Before-and-after object lists
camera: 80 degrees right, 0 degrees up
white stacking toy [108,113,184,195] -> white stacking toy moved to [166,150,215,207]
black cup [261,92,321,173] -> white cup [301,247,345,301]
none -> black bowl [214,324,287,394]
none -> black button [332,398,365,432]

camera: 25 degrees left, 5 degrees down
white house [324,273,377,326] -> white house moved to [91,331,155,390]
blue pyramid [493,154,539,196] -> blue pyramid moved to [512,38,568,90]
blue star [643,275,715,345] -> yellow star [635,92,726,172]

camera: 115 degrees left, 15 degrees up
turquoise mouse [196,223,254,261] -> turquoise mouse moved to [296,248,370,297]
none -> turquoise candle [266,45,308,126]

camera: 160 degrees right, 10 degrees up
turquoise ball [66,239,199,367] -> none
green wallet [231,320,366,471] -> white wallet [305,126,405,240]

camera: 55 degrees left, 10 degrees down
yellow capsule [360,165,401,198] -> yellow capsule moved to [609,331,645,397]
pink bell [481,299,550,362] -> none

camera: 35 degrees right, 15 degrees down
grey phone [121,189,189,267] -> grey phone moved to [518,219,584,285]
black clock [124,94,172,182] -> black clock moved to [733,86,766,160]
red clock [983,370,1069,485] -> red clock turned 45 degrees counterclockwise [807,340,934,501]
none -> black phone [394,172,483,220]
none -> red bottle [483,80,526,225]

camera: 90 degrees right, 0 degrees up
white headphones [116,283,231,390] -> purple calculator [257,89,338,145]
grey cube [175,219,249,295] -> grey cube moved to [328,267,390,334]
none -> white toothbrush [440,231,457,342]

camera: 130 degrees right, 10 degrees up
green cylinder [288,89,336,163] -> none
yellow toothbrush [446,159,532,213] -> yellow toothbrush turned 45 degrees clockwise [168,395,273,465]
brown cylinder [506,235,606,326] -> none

_What you need to do_
Count the lines above that contain "blue", and give only the number.

_Response to this task_
2